- Material for this task -
------------------------------------------------------------------------

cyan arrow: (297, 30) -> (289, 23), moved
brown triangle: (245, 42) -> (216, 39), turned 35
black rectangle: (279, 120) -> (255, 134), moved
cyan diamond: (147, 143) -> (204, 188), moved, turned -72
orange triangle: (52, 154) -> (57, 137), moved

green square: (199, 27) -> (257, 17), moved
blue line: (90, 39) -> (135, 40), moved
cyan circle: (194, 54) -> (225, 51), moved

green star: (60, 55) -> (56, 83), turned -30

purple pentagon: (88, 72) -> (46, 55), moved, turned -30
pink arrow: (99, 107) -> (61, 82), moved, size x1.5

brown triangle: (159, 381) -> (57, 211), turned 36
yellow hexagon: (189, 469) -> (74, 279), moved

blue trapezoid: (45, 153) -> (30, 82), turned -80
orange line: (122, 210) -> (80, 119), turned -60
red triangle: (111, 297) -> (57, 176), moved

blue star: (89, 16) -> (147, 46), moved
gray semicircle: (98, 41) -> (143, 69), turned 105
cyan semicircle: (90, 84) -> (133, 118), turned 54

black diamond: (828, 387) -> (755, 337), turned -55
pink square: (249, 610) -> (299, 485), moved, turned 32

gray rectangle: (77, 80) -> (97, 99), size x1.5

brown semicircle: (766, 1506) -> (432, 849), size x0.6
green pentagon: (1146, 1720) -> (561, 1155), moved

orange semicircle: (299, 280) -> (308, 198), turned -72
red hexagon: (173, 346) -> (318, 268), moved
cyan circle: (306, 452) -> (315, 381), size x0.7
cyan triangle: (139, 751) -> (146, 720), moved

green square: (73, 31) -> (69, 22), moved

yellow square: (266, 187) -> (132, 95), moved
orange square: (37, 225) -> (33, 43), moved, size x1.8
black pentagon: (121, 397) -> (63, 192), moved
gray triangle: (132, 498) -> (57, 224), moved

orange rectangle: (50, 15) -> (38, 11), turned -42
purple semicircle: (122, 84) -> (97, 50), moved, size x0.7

------------------------------------------------------------------------

- The task -
Find the string "green" in the entries above and return each line that holds it.

- Your solution -
green square: (199, 27) -> (257, 17), moved
green star: (60, 55) -> (56, 83), turned -30
green pentagon: (1146, 1720) -> (561, 1155), moved
green square: (73, 31) -> (69, 22), moved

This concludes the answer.